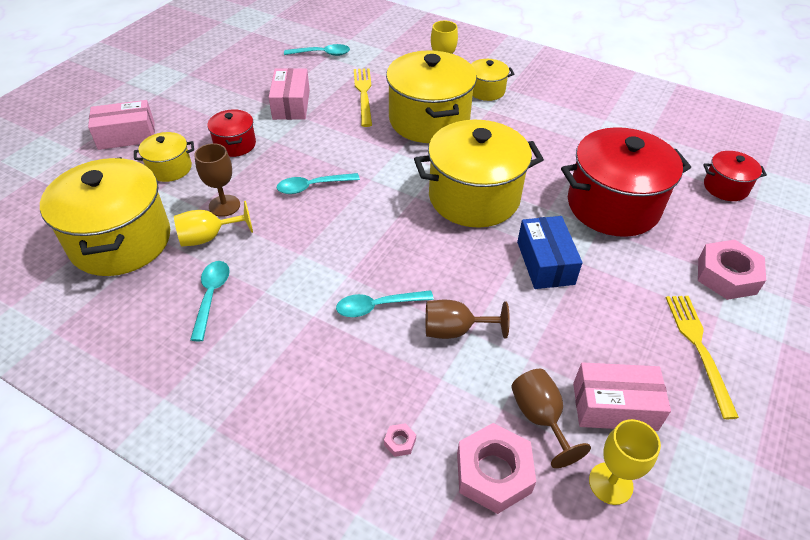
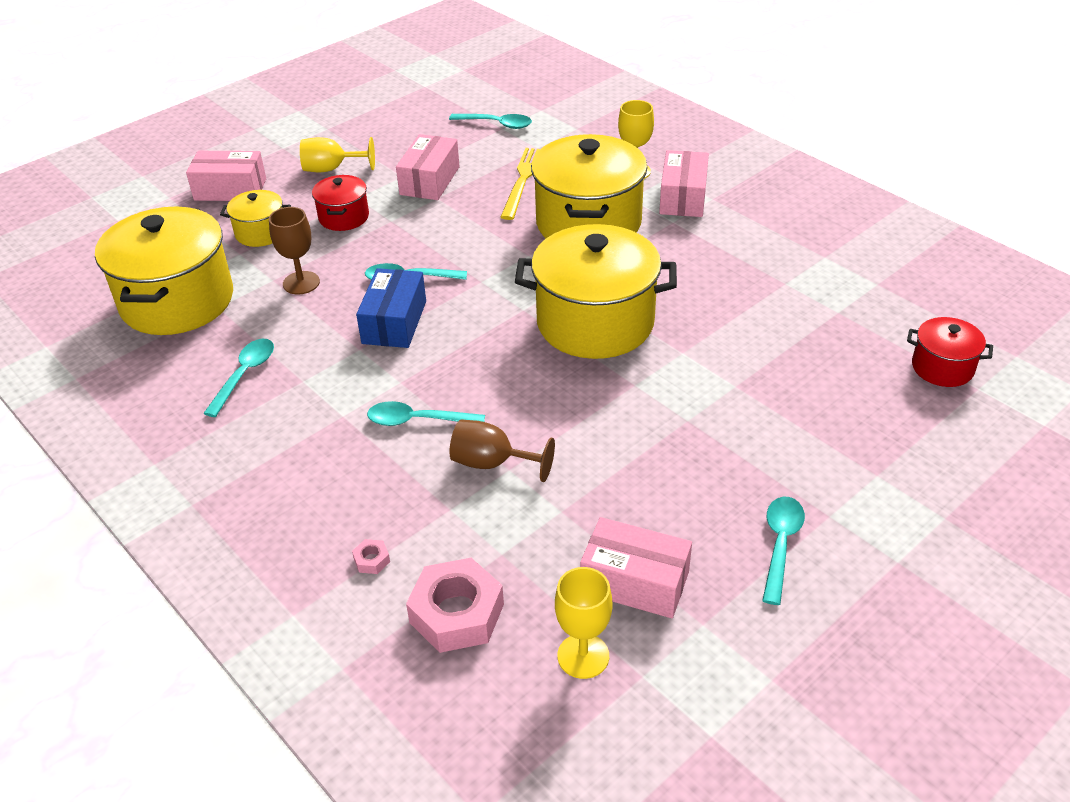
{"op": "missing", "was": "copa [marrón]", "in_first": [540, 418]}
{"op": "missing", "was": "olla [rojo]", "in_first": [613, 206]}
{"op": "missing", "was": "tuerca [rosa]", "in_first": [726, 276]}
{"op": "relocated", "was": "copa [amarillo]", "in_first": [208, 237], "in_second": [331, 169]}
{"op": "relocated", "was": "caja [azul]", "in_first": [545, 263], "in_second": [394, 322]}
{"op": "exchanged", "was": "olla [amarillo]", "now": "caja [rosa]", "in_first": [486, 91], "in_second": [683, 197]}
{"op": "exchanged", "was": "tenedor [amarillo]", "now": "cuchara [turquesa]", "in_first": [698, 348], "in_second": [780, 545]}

***

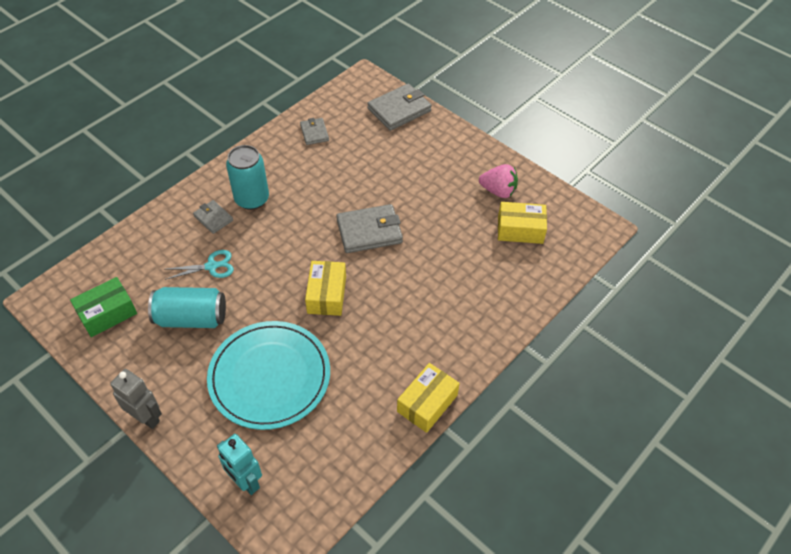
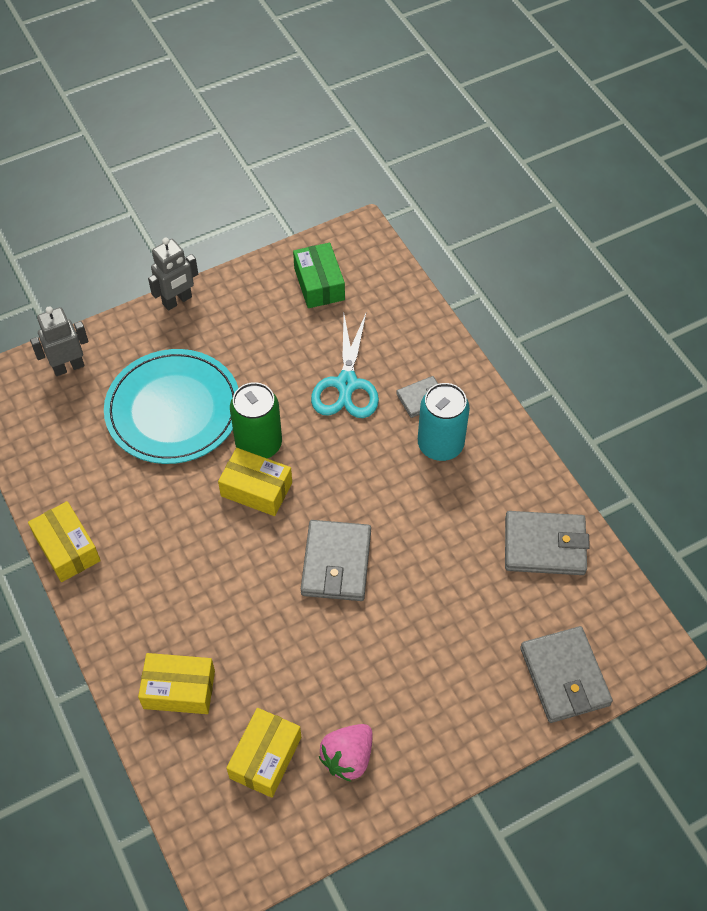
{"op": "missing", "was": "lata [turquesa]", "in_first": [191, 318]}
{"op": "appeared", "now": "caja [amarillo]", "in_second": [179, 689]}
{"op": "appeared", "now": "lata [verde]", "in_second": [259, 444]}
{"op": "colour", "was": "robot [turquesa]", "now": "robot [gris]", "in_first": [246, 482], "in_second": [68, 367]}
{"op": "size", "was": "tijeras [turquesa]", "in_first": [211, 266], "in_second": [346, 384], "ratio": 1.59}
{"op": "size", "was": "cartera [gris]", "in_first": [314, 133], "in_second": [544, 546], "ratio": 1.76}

***

▶ **What the task asks**
Copy each line of the data that contains the word "size", leaving the other lines out.

▶ **Response area**
{"op": "size", "was": "tijeras [turquesa]", "in_first": [211, 266], "in_second": [346, 384], "ratio": 1.59}
{"op": "size", "was": "cartera [gris]", "in_first": [314, 133], "in_second": [544, 546], "ratio": 1.76}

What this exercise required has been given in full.